REQUIRED WORK: Give again, word for word, every line in the entries below from the line with "recolor: russet key" up to and including the line with "resize: rose-pink gateau", and no other line.

Start of DATA SECTION

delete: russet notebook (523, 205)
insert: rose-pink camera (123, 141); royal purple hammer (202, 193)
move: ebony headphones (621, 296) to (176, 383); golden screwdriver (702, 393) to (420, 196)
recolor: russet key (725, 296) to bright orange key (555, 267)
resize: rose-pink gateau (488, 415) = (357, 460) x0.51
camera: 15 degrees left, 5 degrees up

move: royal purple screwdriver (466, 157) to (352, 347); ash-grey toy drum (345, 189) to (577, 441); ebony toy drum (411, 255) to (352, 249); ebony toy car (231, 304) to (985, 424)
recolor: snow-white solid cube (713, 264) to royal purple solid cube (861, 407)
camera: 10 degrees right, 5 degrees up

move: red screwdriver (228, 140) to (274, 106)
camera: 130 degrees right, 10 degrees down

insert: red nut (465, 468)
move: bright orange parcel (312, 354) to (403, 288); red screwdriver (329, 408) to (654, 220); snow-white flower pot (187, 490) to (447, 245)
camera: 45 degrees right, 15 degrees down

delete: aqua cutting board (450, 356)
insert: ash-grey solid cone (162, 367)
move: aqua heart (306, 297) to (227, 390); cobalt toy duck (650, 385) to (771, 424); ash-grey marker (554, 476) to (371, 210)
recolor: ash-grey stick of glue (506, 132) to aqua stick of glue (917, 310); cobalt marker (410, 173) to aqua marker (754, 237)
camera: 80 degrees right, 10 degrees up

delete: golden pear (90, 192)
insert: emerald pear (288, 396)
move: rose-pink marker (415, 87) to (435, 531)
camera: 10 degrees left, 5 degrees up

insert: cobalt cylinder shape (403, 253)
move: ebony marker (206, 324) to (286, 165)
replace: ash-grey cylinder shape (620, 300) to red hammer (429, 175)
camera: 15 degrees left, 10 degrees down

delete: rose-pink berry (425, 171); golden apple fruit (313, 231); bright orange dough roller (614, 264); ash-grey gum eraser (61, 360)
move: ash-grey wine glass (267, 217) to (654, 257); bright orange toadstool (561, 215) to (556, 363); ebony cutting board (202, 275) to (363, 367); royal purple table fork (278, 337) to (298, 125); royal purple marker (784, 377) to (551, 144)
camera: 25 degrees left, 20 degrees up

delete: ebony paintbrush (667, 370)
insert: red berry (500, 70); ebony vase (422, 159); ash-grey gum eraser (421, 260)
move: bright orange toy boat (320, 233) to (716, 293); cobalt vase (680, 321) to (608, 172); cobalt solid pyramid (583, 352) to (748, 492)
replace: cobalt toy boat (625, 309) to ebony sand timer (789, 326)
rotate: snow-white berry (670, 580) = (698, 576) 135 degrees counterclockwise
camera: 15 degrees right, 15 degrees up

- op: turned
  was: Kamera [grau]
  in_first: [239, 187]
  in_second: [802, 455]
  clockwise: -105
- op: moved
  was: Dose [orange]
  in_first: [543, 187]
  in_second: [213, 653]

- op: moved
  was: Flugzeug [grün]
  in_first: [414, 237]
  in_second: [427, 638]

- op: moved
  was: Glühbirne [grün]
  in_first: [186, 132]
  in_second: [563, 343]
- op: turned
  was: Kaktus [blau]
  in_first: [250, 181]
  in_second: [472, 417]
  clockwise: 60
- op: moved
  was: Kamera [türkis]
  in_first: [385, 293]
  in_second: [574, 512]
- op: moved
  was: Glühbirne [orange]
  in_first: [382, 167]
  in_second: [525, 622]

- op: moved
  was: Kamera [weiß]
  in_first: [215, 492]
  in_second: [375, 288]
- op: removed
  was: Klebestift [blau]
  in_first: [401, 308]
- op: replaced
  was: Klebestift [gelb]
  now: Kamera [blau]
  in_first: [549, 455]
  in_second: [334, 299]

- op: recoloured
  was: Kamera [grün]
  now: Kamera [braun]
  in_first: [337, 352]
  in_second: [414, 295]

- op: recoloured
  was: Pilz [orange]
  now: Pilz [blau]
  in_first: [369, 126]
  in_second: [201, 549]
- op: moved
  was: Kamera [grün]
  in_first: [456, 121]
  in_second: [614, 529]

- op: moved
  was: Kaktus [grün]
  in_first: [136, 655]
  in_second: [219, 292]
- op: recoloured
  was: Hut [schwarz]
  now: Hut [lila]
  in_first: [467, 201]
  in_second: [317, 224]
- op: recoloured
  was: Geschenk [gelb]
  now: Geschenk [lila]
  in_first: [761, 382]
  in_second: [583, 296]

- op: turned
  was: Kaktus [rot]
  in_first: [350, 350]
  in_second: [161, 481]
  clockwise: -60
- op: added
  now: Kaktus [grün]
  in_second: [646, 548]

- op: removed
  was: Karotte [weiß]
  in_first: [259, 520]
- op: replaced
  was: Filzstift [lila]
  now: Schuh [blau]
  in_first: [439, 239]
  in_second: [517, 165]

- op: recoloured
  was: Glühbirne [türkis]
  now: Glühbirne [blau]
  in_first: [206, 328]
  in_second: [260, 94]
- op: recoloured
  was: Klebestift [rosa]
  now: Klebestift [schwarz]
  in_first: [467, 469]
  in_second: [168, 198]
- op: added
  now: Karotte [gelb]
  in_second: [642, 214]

End of DATA SECTION

ANSWER SPACE:
recolor: russet key (725, 296) to bright orange key (555, 267)
resize: rose-pink gateau (488, 415) = (357, 460) x0.51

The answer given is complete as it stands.